» **Data provided**:
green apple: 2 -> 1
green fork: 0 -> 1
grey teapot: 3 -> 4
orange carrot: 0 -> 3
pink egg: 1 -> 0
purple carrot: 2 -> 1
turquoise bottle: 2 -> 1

» **Work required**:
Retype all of the material, keeping each line exact.

» **Response to this task**:
green apple: 2 -> 1
green fork: 0 -> 1
grey teapot: 3 -> 4
orange carrot: 0 -> 3
pink egg: 1 -> 0
purple carrot: 2 -> 1
turquoise bottle: 2 -> 1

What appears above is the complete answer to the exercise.